* [Problem details]
All of the records below should be retyped exactly, with no pictures included.
- - -
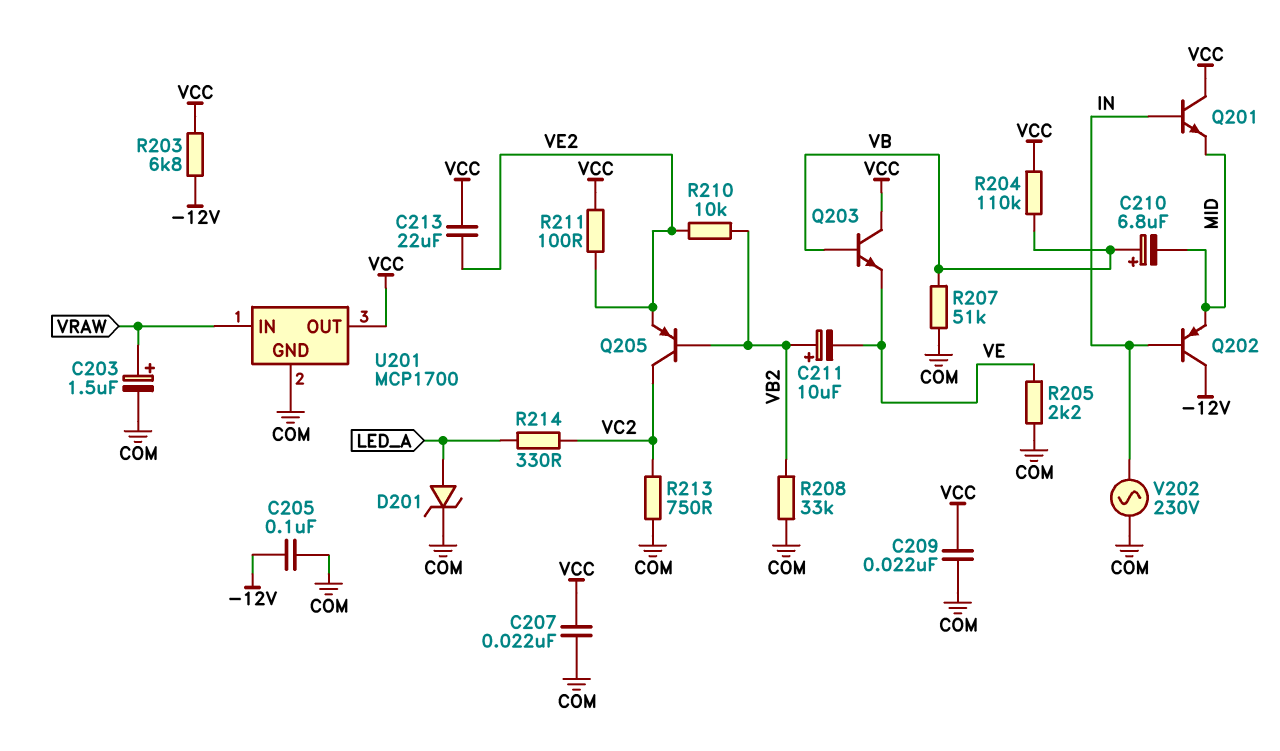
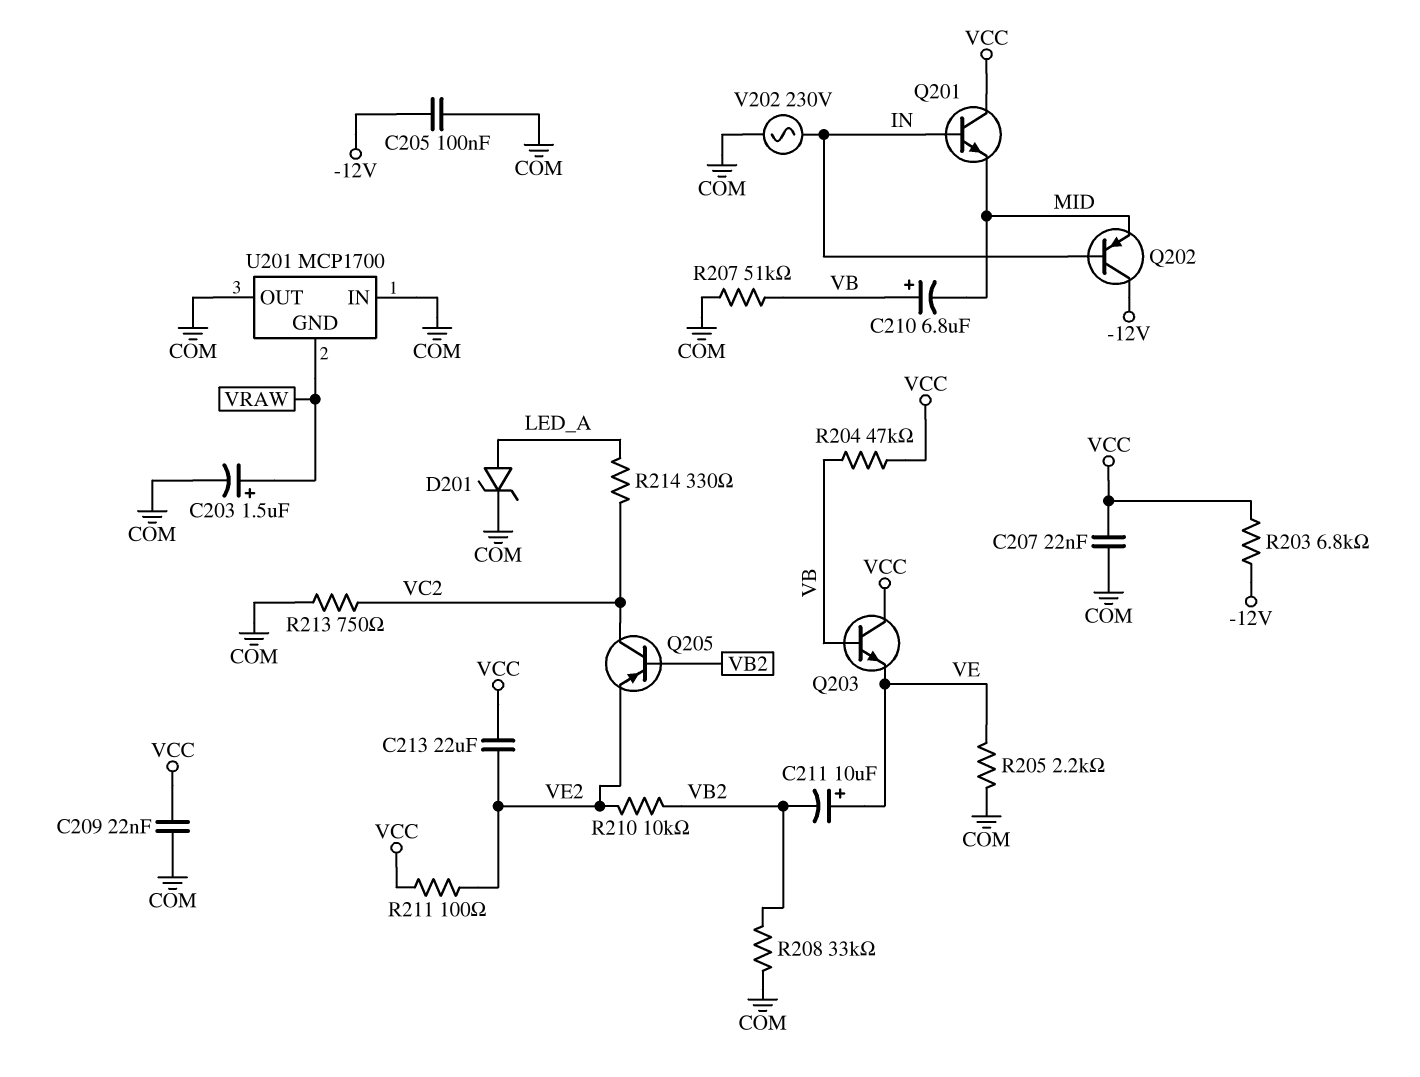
C211: 10uF (plus VB2, minus VE) -> 10uF (plus VE, minus VB2)
R204: 110k (VB, VCC) -> 47k (VB, VCC)
U201 pin GND: COM -> VRAW
U201 pin IN: VRAW -> COM
U201 pin OUT: VCC -> COM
- - -
* [Result of the task]
C211: 10uF (plus VB2, minus VE) -> 10uF (plus VE, minus VB2)
R204: 110k (VB, VCC) -> 47k (VB, VCC)
U201 pin GND: COM -> VRAW
U201 pin IN: VRAW -> COM
U201 pin OUT: VCC -> COM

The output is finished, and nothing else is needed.